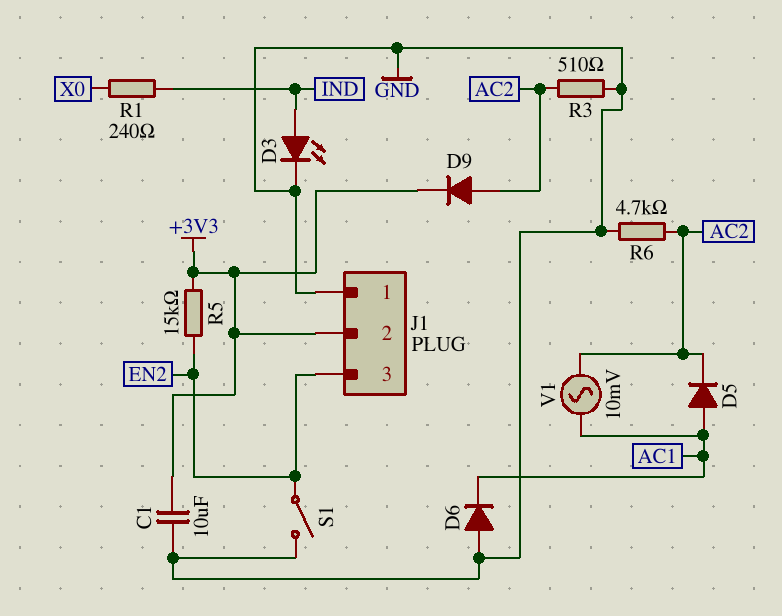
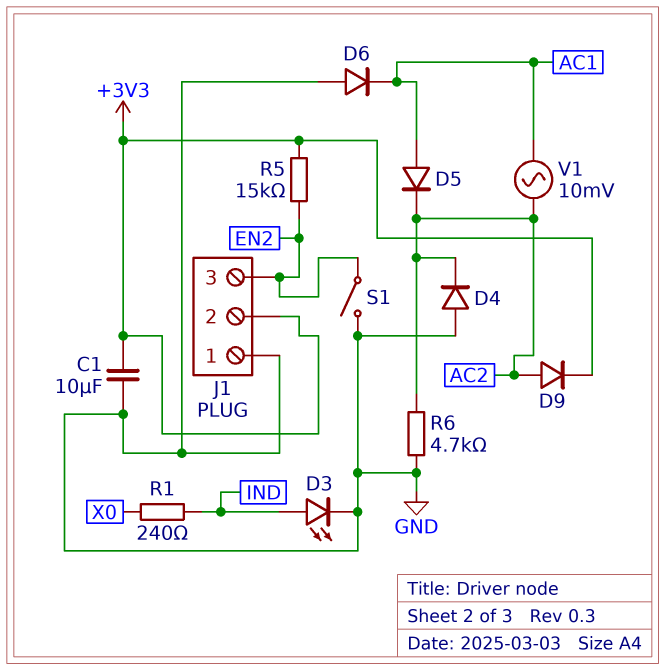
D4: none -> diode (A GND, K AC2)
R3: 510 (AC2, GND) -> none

########

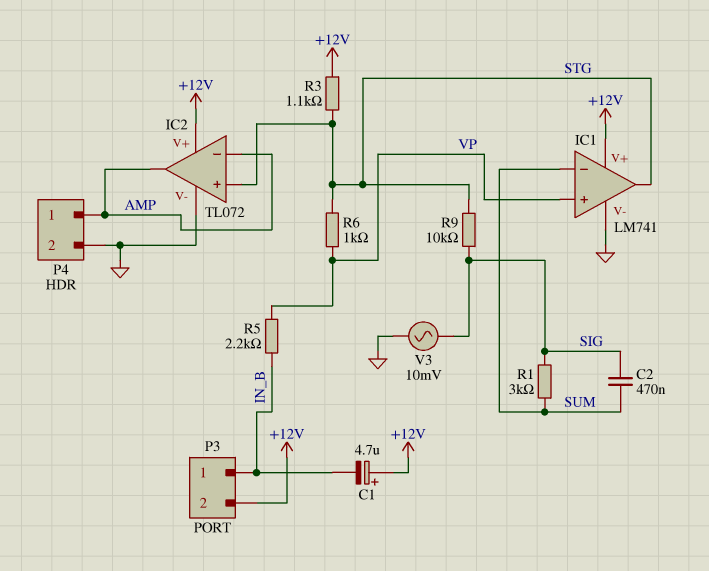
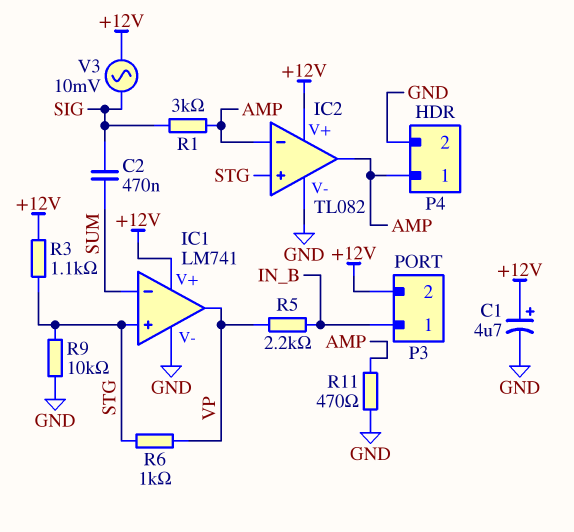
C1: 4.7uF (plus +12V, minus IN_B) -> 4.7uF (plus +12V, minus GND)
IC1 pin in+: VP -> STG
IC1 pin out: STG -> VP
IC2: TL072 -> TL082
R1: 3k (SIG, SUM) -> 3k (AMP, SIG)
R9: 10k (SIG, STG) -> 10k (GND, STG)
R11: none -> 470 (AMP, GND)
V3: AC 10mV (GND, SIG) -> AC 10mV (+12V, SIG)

########

● **Goal of the exercise**: Of all the entries above, output exactly the lines between the one holding "R9: 10k (SIG, STG) -> 10k (GND, STG)" and the one holding "V3: AC 10mV (GND, SIG) -> AC 10mV (+12V, SIG)", inclusive.

● **Finished task**:
R9: 10k (SIG, STG) -> 10k (GND, STG)
R11: none -> 470 (AMP, GND)
V3: AC 10mV (GND, SIG) -> AC 10mV (+12V, SIG)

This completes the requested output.